▶ _The problem_
Copy all lines holding the word "battery" from the entries.

▶ _Data under study_
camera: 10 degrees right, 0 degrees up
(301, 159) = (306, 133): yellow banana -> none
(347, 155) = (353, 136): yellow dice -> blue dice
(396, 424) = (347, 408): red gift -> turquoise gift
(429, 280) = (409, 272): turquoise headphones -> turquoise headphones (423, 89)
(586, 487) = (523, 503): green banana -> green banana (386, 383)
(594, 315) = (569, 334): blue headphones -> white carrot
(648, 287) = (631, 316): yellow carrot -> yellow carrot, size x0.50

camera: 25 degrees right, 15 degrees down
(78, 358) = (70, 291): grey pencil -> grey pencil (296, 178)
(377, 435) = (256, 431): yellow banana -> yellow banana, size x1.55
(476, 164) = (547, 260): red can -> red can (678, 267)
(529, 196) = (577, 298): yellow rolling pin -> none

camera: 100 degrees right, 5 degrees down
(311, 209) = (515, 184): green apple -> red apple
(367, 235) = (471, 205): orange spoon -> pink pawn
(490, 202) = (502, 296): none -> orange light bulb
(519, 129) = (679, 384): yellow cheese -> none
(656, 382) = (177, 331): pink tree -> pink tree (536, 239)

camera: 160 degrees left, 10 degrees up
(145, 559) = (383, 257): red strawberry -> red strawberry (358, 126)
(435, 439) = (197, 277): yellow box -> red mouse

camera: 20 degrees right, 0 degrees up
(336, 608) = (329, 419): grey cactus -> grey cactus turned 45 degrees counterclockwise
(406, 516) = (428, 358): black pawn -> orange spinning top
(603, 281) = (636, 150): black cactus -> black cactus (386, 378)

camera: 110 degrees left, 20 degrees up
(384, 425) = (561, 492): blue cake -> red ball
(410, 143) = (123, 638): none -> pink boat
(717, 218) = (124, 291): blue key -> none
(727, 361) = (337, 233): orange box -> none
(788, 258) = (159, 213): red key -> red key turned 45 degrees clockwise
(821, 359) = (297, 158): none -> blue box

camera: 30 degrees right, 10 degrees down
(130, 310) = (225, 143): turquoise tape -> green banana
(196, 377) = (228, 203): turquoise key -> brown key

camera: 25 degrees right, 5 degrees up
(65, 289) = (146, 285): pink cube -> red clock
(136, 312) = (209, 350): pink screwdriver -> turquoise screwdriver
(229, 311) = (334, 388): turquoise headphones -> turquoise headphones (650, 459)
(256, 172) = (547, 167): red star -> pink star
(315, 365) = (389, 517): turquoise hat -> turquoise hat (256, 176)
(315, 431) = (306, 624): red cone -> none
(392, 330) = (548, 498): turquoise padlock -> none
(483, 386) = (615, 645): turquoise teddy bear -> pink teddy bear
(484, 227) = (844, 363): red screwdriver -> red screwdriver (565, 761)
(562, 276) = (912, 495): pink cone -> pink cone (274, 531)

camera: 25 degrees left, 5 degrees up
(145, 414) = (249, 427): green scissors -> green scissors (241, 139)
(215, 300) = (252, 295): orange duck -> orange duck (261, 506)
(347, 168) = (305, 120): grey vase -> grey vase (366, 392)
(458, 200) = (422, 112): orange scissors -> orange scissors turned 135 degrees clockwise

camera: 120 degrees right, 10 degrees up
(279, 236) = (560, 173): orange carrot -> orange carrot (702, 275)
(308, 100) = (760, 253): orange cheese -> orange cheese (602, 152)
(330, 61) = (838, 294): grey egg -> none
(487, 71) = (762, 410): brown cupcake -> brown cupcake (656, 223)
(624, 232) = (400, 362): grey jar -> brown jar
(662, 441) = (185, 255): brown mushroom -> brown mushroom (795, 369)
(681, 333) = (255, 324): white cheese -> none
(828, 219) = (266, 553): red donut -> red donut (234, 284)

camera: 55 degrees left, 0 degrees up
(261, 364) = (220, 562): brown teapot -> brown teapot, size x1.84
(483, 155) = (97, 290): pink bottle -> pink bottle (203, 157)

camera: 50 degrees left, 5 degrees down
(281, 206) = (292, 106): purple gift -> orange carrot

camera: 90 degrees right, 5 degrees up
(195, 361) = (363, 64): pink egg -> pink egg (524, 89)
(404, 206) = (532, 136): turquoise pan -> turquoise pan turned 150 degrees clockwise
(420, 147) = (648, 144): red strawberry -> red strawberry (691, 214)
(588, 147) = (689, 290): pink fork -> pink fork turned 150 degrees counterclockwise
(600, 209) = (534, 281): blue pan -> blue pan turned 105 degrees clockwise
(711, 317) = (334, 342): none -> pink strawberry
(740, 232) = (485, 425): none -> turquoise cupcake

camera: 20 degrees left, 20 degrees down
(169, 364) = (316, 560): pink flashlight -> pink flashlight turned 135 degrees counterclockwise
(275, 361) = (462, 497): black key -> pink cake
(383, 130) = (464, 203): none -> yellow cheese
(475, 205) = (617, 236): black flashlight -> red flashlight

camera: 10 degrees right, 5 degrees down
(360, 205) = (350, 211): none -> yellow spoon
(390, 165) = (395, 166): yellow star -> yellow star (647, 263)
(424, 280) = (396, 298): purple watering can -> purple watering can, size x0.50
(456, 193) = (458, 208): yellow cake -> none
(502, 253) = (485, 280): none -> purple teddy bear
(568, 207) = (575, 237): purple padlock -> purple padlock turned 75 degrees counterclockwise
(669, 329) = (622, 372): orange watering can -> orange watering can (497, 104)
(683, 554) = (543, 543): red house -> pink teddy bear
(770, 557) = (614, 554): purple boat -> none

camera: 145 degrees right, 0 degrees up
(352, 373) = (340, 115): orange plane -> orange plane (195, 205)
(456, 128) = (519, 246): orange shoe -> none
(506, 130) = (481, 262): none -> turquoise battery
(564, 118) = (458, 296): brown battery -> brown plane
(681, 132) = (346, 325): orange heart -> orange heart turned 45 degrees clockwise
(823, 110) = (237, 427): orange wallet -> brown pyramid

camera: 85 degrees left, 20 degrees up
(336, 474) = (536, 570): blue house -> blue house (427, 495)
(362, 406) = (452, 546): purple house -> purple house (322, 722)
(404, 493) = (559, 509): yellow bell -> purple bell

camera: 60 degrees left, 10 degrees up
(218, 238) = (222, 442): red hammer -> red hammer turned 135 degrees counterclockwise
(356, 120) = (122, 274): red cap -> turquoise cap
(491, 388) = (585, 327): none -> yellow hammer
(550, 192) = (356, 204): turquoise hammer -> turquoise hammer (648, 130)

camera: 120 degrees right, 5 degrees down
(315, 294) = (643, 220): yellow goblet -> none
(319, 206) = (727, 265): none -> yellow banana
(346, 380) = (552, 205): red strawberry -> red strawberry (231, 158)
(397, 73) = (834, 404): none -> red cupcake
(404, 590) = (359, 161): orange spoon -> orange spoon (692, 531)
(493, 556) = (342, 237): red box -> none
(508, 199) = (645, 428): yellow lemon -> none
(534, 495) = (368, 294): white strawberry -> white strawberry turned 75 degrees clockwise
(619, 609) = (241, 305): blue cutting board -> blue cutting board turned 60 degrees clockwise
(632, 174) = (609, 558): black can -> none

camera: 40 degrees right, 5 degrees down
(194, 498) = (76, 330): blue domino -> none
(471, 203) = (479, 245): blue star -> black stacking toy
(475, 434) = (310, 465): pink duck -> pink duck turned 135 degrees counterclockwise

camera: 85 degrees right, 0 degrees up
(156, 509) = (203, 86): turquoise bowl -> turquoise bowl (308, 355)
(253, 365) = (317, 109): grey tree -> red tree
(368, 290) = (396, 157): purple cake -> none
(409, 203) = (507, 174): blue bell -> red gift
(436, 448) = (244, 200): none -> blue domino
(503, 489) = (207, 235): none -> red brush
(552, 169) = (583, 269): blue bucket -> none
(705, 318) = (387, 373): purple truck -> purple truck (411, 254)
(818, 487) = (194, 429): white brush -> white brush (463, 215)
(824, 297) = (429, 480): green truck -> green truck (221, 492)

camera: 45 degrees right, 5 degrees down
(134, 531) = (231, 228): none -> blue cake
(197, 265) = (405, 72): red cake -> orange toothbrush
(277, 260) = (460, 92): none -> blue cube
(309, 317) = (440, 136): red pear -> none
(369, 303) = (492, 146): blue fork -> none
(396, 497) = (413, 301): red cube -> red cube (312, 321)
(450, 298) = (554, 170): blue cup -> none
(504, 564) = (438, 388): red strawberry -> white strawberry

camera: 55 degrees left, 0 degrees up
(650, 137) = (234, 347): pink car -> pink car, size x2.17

▶ _Answer box_
(506, 130) = (481, 262): none -> turquoise battery
(564, 118) = (458, 296): brown battery -> brown plane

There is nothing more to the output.